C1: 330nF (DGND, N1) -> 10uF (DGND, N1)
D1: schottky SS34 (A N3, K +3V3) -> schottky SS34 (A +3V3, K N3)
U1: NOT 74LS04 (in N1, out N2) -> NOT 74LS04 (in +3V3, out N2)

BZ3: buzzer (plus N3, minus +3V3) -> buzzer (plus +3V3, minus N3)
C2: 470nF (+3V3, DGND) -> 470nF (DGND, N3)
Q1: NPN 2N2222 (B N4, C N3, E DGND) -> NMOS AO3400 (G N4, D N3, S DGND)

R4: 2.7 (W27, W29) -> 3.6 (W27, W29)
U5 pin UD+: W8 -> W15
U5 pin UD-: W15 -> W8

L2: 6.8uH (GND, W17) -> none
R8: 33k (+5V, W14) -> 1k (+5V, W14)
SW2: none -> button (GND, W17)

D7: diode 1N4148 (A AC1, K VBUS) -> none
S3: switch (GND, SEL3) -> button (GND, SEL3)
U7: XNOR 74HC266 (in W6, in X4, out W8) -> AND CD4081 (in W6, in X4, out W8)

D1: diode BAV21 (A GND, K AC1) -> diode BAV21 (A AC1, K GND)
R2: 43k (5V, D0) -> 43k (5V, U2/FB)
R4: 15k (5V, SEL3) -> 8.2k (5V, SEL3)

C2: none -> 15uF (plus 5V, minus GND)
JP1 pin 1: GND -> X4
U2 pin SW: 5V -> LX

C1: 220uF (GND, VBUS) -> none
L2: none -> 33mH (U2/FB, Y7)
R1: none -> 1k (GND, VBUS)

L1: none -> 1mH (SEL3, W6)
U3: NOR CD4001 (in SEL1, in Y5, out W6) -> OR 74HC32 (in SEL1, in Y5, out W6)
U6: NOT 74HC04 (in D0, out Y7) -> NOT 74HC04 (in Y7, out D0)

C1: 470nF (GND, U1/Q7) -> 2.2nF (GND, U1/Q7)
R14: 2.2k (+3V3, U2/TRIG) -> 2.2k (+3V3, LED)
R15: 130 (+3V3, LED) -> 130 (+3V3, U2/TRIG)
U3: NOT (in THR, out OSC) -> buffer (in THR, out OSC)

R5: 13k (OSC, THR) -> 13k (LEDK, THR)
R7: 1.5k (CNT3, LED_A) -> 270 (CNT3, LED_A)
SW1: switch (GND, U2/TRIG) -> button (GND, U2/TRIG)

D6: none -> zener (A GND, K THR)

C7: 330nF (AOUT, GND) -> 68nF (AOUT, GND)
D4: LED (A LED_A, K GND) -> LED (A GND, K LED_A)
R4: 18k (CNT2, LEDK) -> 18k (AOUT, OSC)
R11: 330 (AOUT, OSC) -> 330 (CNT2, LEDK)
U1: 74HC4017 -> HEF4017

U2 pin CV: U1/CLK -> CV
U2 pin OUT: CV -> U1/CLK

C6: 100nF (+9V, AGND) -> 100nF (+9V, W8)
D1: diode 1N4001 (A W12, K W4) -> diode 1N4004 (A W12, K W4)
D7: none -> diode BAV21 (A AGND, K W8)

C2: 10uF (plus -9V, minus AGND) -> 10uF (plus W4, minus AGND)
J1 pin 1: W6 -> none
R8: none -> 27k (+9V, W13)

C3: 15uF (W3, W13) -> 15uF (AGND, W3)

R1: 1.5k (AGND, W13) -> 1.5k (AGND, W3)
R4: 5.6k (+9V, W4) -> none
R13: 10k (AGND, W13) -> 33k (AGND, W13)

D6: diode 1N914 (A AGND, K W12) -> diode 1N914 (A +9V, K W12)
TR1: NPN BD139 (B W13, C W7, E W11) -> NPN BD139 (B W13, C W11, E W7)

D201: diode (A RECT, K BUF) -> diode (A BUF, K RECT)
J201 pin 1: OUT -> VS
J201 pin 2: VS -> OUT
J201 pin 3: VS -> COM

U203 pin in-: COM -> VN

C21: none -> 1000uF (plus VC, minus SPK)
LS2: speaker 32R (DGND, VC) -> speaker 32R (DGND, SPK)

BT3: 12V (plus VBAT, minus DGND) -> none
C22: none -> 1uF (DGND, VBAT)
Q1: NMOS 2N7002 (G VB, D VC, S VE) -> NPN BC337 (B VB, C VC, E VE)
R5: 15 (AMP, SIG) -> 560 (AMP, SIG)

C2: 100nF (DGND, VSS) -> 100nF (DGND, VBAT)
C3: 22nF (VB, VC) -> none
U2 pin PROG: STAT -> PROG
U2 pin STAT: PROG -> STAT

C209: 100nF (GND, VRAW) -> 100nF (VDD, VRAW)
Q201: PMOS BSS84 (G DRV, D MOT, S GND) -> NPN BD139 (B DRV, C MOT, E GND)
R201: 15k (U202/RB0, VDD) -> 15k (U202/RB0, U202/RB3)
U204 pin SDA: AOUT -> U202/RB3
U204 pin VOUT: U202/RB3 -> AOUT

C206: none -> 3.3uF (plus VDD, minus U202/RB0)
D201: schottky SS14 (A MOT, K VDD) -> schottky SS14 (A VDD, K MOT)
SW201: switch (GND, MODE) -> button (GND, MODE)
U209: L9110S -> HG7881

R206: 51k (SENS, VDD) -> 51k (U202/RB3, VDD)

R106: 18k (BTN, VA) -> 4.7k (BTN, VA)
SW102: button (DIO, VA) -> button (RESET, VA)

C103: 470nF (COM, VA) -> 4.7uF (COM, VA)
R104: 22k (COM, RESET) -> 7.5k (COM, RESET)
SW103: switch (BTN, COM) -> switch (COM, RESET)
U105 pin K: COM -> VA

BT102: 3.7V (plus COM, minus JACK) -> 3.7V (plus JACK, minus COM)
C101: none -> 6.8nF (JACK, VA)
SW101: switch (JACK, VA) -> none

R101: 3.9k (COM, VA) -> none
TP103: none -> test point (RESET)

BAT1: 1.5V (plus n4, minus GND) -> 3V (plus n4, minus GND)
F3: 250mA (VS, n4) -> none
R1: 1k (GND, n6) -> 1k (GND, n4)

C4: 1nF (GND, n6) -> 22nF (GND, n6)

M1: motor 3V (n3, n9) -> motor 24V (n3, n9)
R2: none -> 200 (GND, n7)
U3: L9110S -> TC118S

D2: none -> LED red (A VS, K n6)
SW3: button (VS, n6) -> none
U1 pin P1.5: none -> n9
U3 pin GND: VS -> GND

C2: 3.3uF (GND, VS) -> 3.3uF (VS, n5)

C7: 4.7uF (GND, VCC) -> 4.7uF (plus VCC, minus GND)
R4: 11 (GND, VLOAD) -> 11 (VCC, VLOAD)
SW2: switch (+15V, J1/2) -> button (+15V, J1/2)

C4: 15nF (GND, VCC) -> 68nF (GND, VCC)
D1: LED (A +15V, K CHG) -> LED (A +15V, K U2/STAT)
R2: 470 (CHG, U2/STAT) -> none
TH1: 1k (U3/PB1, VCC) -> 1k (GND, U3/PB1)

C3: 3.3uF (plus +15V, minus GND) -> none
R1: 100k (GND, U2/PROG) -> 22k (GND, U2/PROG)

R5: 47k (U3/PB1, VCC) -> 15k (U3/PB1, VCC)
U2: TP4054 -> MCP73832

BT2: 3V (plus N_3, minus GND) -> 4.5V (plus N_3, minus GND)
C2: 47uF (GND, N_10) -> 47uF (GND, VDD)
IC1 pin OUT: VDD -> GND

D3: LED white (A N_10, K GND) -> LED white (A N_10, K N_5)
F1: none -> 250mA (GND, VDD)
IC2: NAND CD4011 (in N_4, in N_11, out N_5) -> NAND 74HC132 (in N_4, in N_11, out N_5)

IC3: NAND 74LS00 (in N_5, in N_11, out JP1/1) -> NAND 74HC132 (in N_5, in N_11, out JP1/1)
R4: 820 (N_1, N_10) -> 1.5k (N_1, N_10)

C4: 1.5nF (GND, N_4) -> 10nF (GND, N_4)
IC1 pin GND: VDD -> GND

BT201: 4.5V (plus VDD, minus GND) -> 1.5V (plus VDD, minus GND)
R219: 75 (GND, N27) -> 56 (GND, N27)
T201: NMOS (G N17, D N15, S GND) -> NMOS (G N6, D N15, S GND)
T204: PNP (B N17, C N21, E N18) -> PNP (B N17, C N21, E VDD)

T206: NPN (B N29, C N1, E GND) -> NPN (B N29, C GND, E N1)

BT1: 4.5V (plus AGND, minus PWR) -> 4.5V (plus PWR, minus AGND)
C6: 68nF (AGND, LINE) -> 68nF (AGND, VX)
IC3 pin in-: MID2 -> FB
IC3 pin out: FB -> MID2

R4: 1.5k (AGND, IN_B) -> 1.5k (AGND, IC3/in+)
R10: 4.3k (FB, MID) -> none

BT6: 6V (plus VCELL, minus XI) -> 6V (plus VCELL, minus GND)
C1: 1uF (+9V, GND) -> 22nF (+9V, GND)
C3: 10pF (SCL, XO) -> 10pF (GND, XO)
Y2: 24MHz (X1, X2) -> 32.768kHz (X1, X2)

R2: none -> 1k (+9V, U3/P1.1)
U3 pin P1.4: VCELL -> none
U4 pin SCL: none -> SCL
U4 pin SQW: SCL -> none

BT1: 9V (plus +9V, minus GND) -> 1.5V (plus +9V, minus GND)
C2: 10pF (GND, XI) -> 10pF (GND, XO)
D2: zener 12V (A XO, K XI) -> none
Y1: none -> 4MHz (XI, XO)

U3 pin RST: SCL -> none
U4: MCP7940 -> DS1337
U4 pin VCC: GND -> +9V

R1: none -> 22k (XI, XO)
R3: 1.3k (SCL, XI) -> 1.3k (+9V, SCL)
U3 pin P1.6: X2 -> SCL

• **TASK DESCRIPTION**
Beginning at the line that contains "BT201: 4.5V (plus", transcribe every line through the end of the material exactly, leaving out all earlier lines.

• **WRITTEN SOLUTION**
BT201: 4.5V (plus VDD, minus GND) -> 1.5V (plus VDD, minus GND)
R219: 75 (GND, N27) -> 56 (GND, N27)
T201: NMOS (G N17, D N15, S GND) -> NMOS (G N6, D N15, S GND)
T204: PNP (B N17, C N21, E N18) -> PNP (B N17, C N21, E VDD)

T206: NPN (B N29, C N1, E GND) -> NPN (B N29, C GND, E N1)

BT1: 4.5V (plus AGND, minus PWR) -> 4.5V (plus PWR, minus AGND)
C6: 68nF (AGND, LINE) -> 68nF (AGND, VX)
IC3 pin in-: MID2 -> FB
IC3 pin out: FB -> MID2

R4: 1.5k (AGND, IN_B) -> 1.5k (AGND, IC3/in+)
R10: 4.3k (FB, MID) -> none

BT6: 6V (plus VCELL, minus XI) -> 6V (plus VCELL, minus GND)
C1: 1uF (+9V, GND) -> 22nF (+9V, GND)
C3: 10pF (SCL, XO) -> 10pF (GND, XO)
Y2: 24MHz (X1, X2) -> 32.768kHz (X1, X2)

R2: none -> 1k (+9V, U3/P1.1)
U3 pin P1.4: VCELL -> none
U4 pin SCL: none -> SCL
U4 pin SQW: SCL -> none

BT1: 9V (plus +9V, minus GND) -> 1.5V (plus +9V, minus GND)
C2: 10pF (GND, XI) -> 10pF (GND, XO)
D2: zener 12V (A XO, K XI) -> none
Y1: none -> 4MHz (XI, XO)

U3 pin RST: SCL -> none
U4: MCP7940 -> DS1337
U4 pin VCC: GND -> +9V

R1: none -> 22k (XI, XO)
R3: 1.3k (SCL, XI) -> 1.3k (+9V, SCL)
U3 pin P1.6: X2 -> SCL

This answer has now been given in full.